** Records for the task follows **

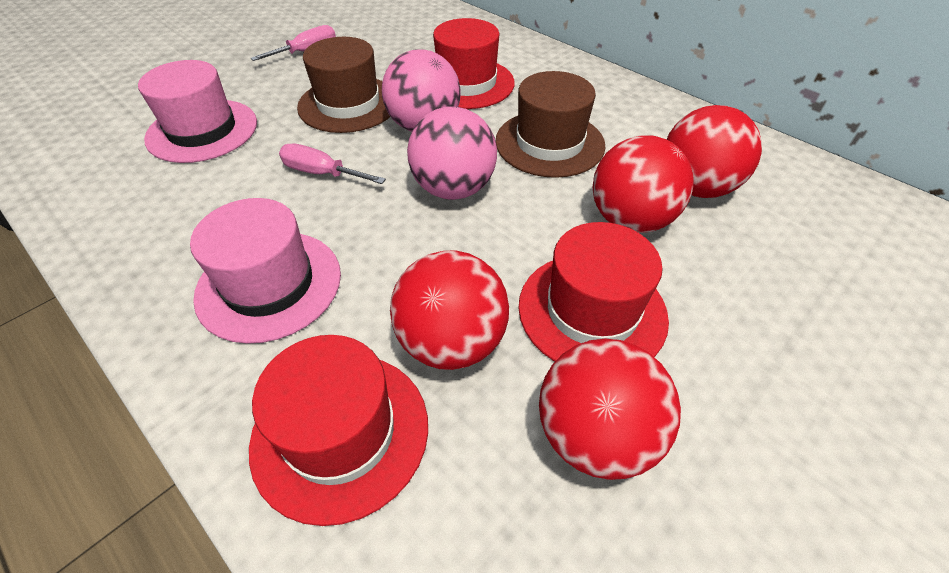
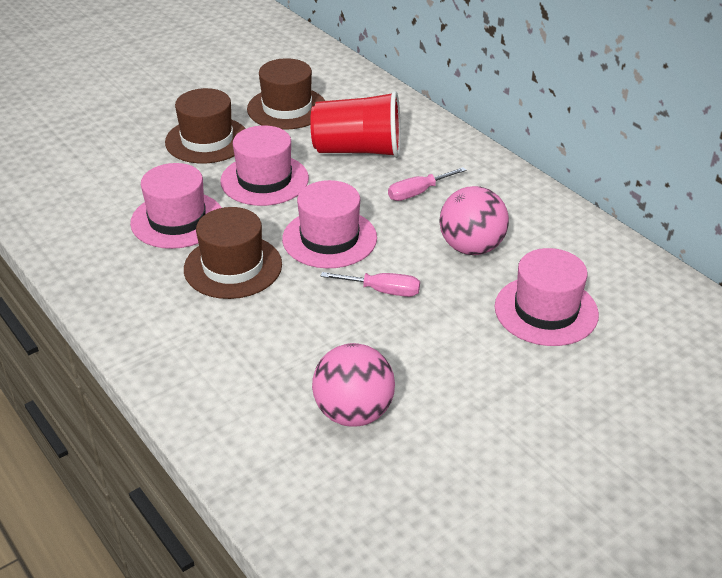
brown hat: 2 -> 3
pink hat: 2 -> 4
red ball: 4 -> 0
red cup: 0 -> 1
red hat: 3 -> 0

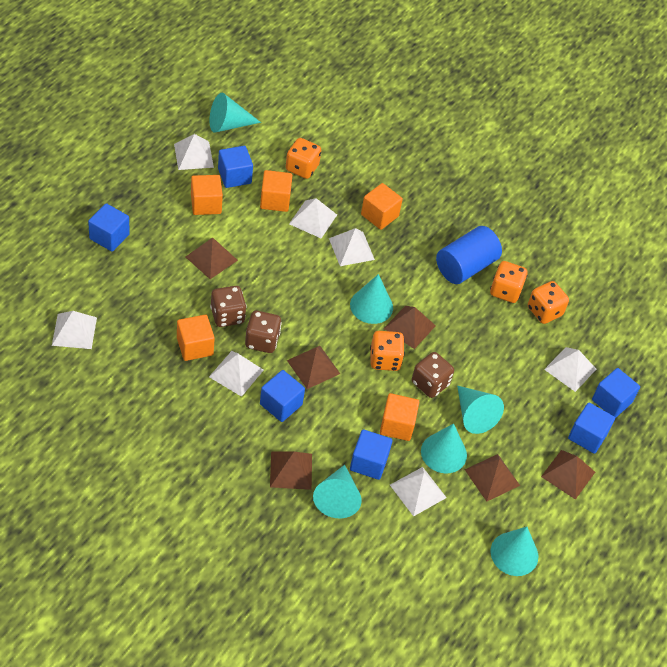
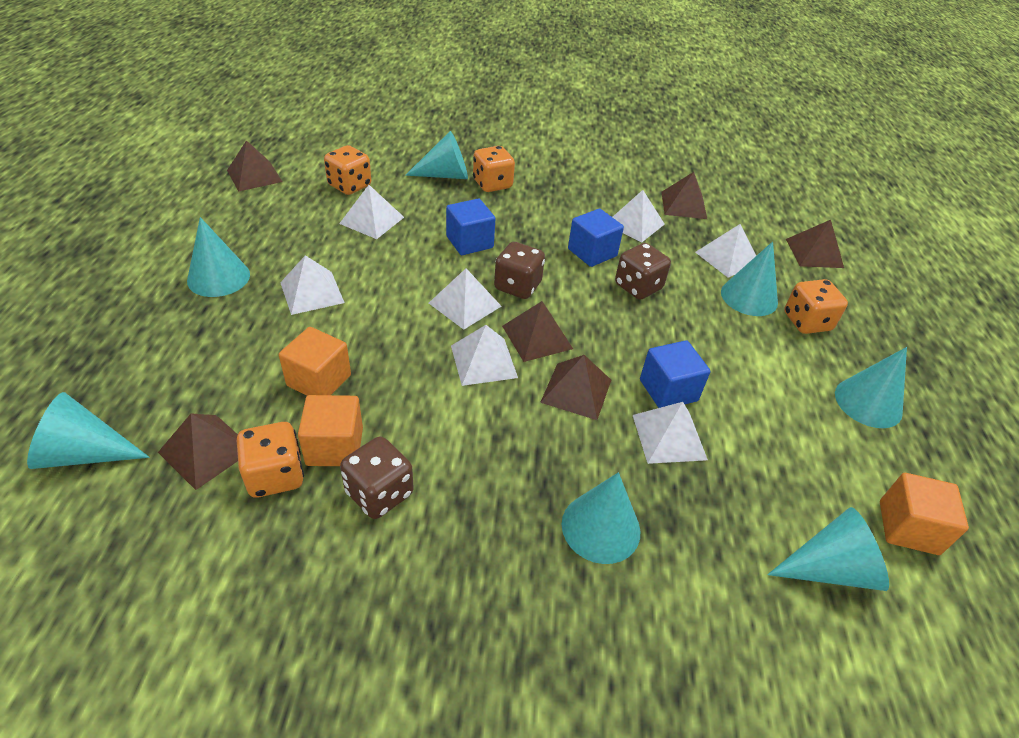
blue cube: 6 -> 3
blue cylinder: 1 -> 0
orange cube: 5 -> 3
turquoise cone: 6 -> 7

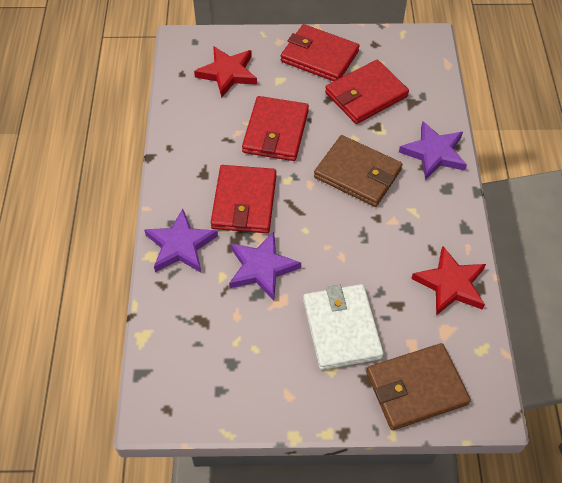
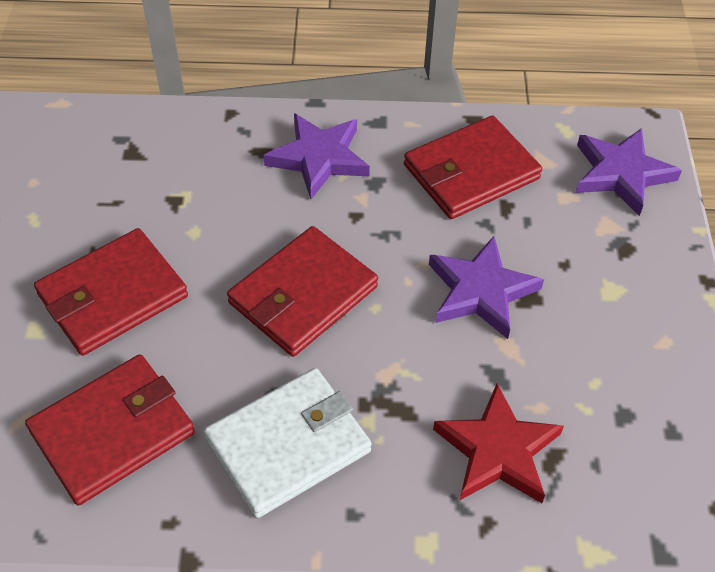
brown wallet: 2 -> 0
red star: 2 -> 1

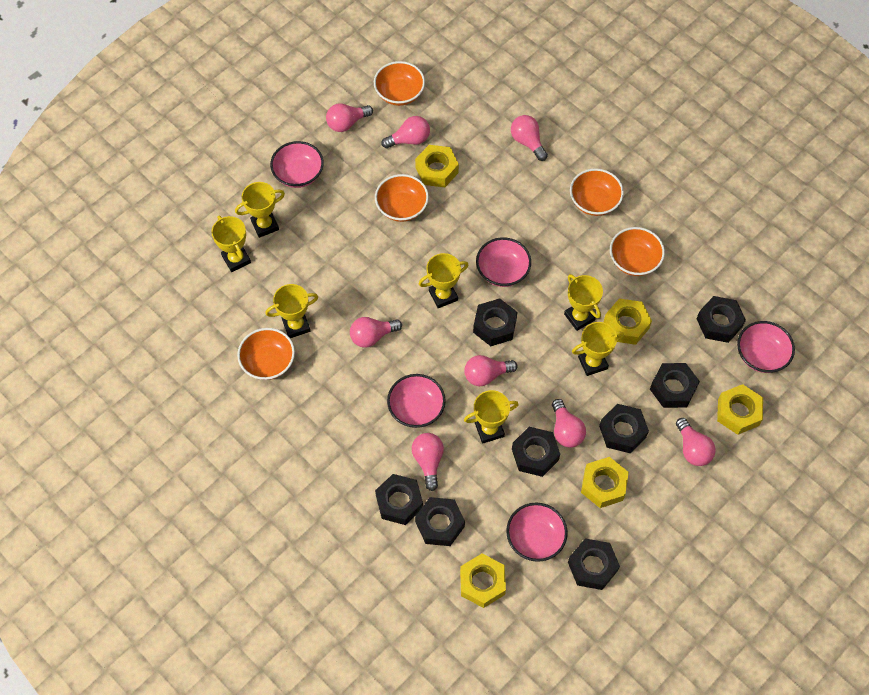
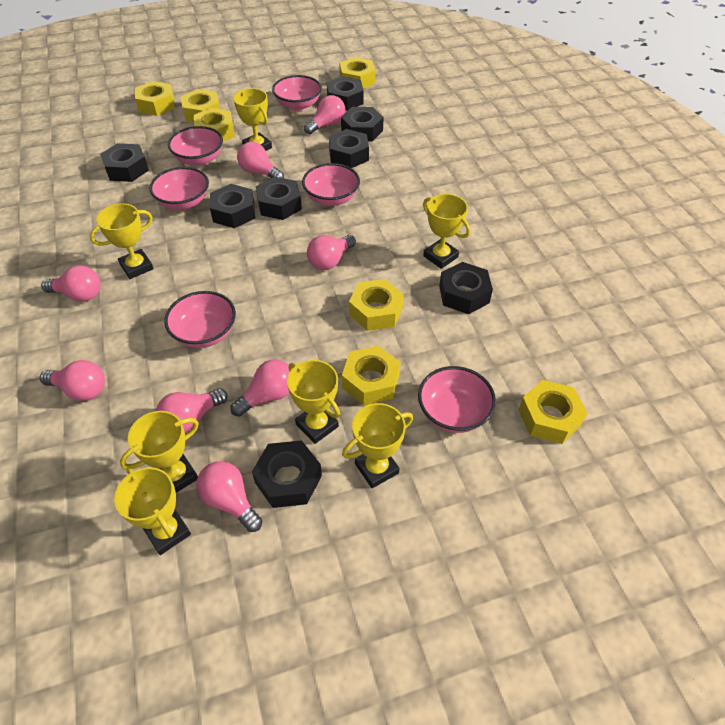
orange bowl: 5 -> 0
pink bowl: 5 -> 6
yellow nut: 5 -> 7

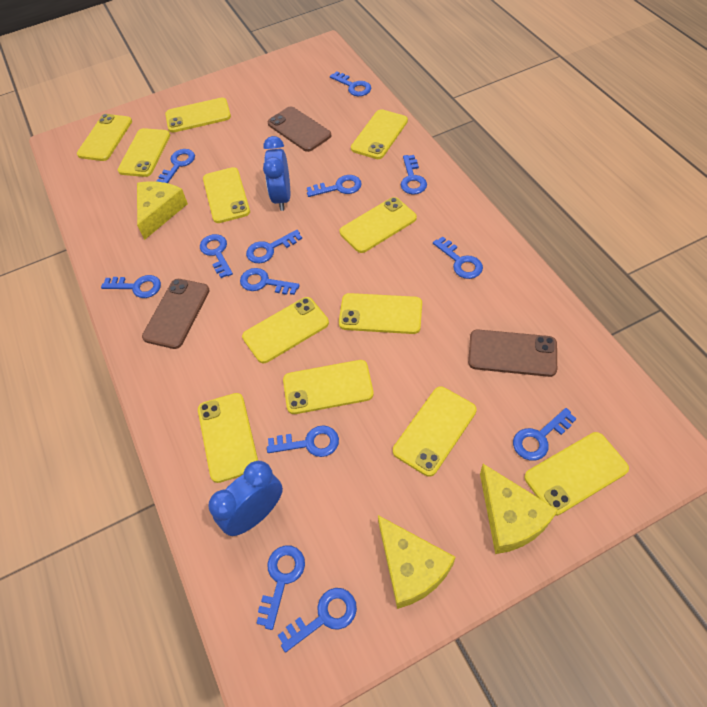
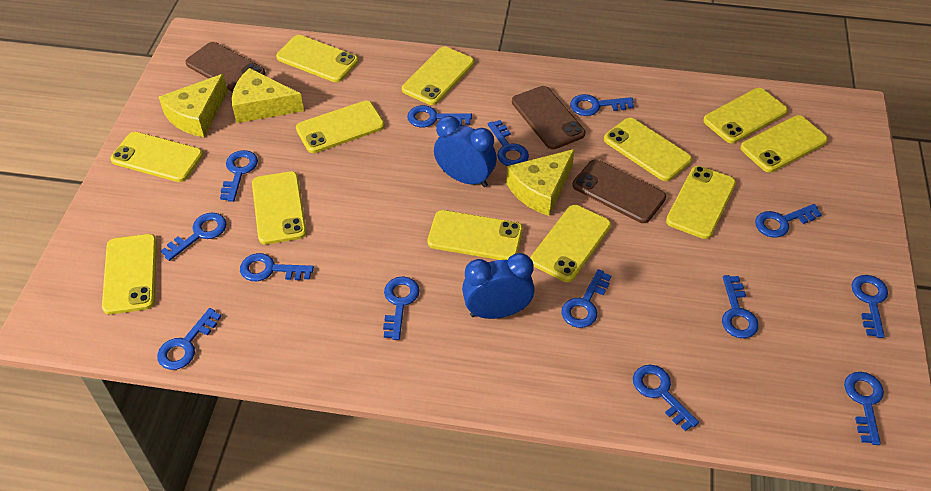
blue key: 13 -> 14

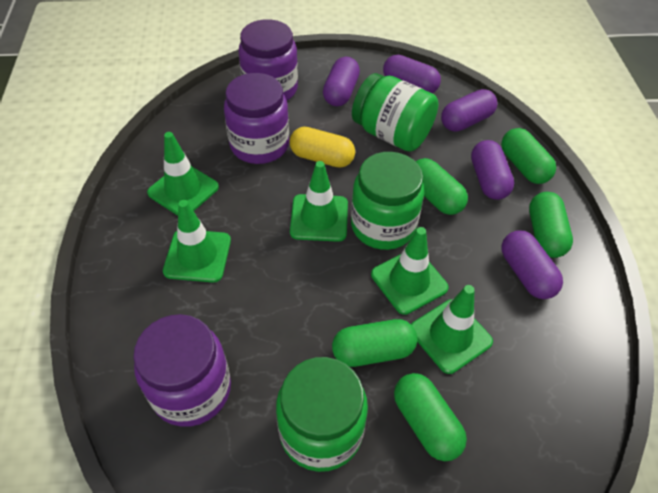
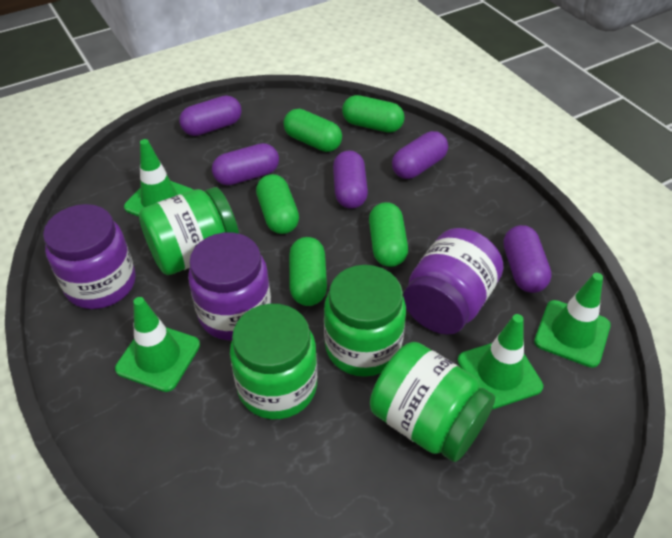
green jar: 3 -> 4
green traffic cone: 5 -> 4
yellow capsule: 1 -> 0

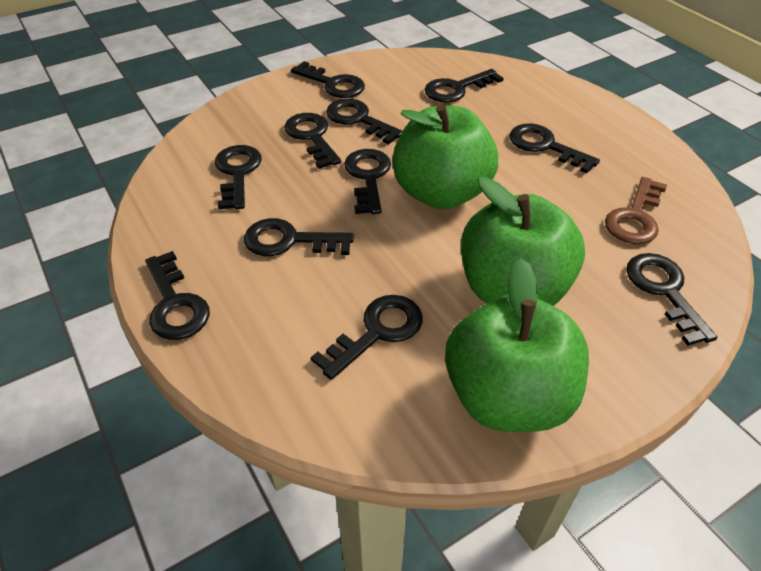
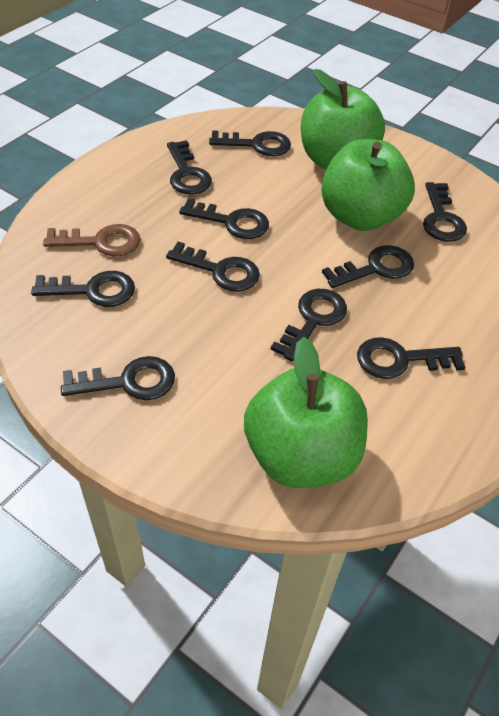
black key: 11 -> 10

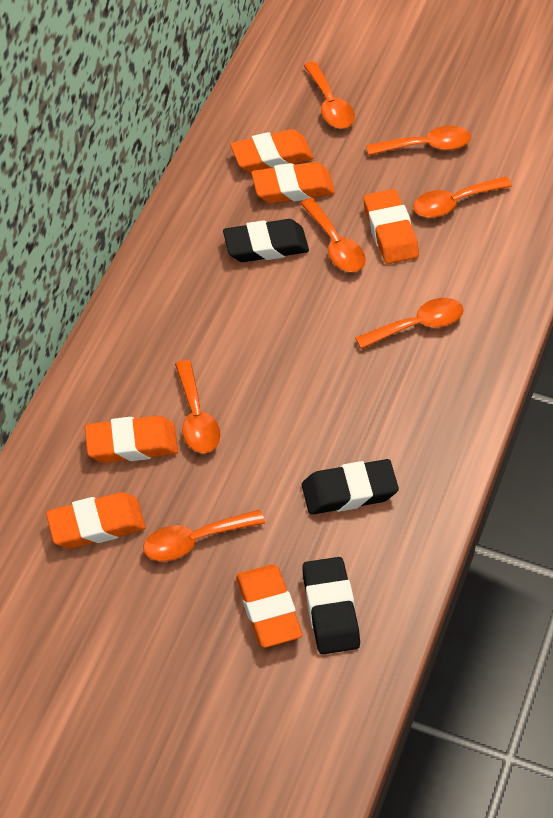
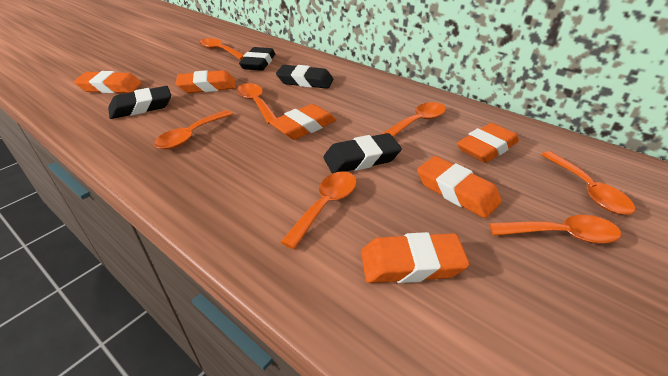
black eraser: 3 -> 4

** End of Records for the task **

What needs to be done:
Search the entries for "cone" and show every line that has it.

Solution for this exercise:
turquoise cone: 6 -> 7
green traffic cone: 5 -> 4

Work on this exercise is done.